---------- SUPPLIED RECORDS

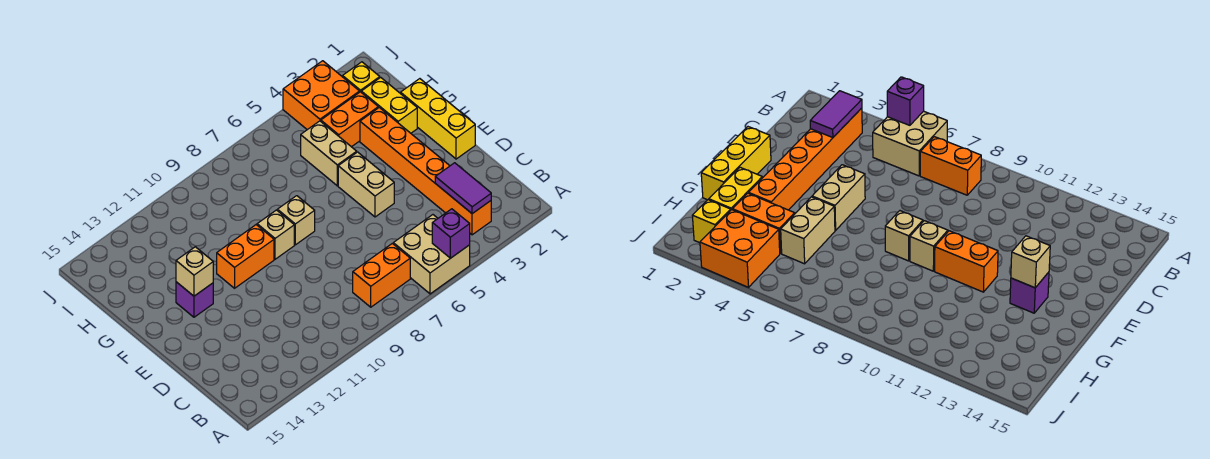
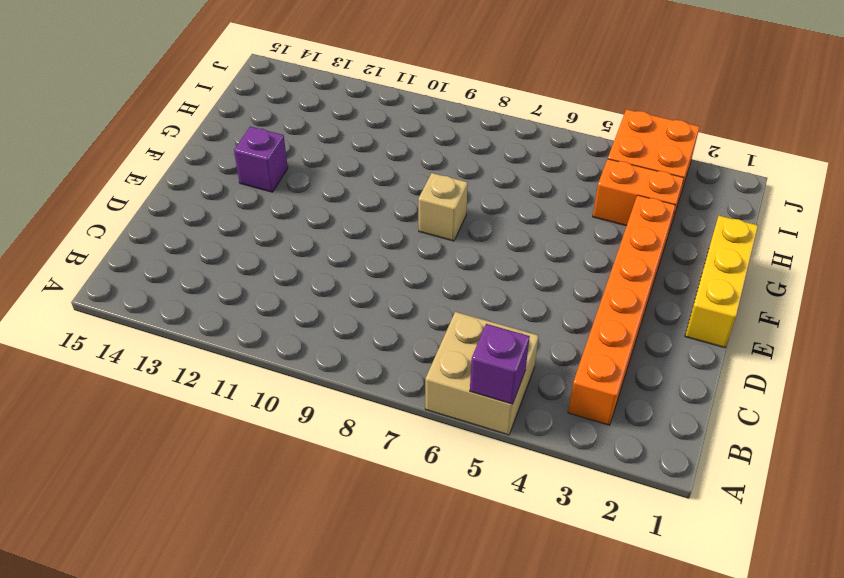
none -> orange brick B7:B8 level 1
none -> tan brick E5:F5 level 1
none -> tan brick F9 level 1

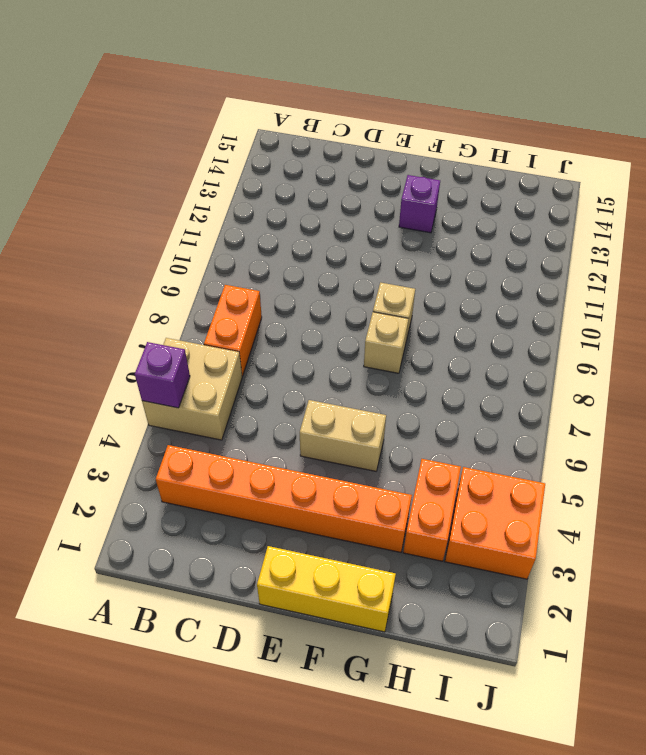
none -> orange brick F10:F11 level 1
none -> yellow brick G2:H2 level 1
none -> tan brick G5:H5 level 1

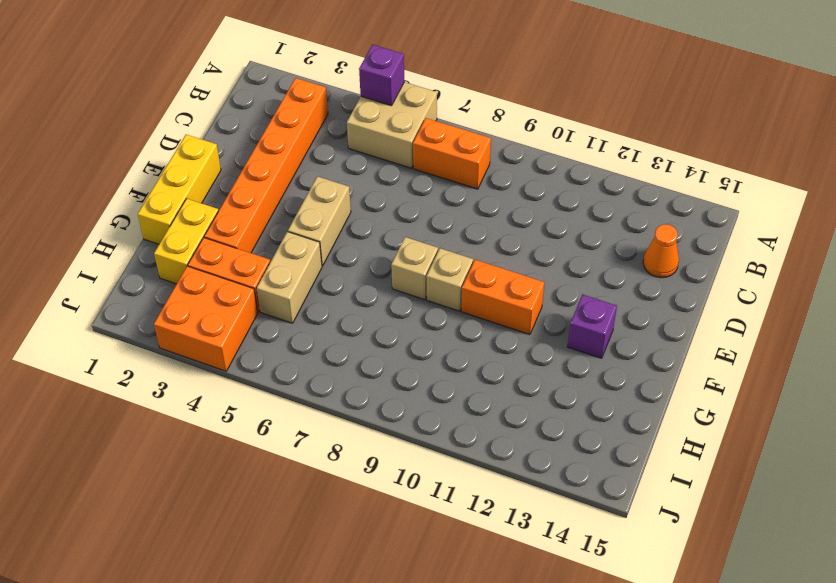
orange cone C14 level 1 -> none
none -> yellow brick I2 level 1
none -> purple tile B3:C3 level 2
none -> tan brick F13 level 2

--------------------

▶ _TASK GOAL_:
Exclude all pictures and reproduce verbatim the lines running from the line that contains "none -> tan brick G5:H5 level 1" to the end of the data above, both ends included.

▶ _TASK SOLUTION_:
none -> tan brick G5:H5 level 1

orange cone C14 level 1 -> none
none -> yellow brick I2 level 1
none -> purple tile B3:C3 level 2
none -> tan brick F13 level 2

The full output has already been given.